▸ **TASK INPUT**:
=====
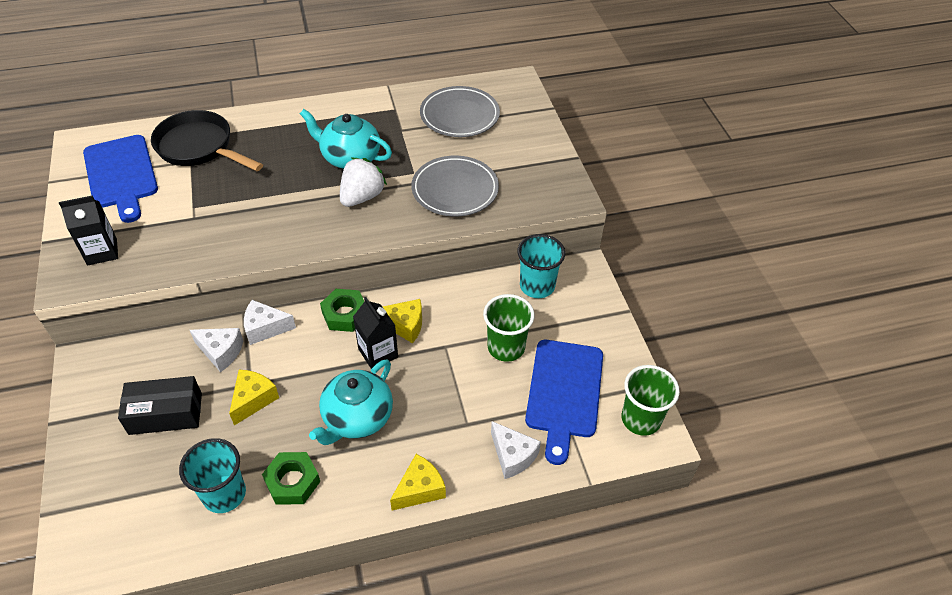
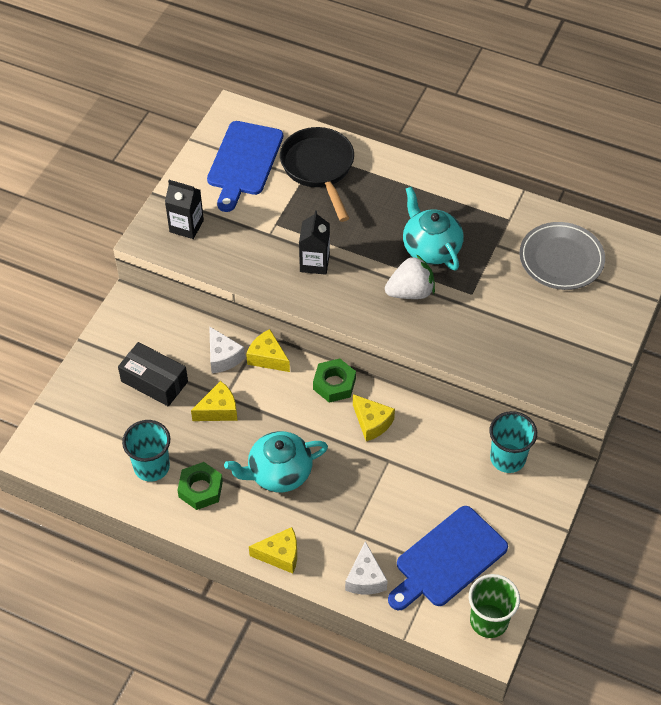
camera: 40 degrees right, 5 degrees up
(265, 328) = (267, 358): white cheese -> yellow cheese
(378, 353) = (333, 432): black carton -> black carton (314, 263)
(455, 190) = (492, 331): grey plate -> none
(506, 347) = (435, 493): green cup -> none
=====
▸ **PROBLEM DETAILS**:
Could you output the full set of entries exactly, skipping every picture?

▸ **RESULT OF THIS TASK**:
camera: 40 degrees right, 5 degrees up
(265, 328) = (267, 358): white cheese -> yellow cheese
(378, 353) = (333, 432): black carton -> black carton (314, 263)
(455, 190) = (492, 331): grey plate -> none
(506, 347) = (435, 493): green cup -> none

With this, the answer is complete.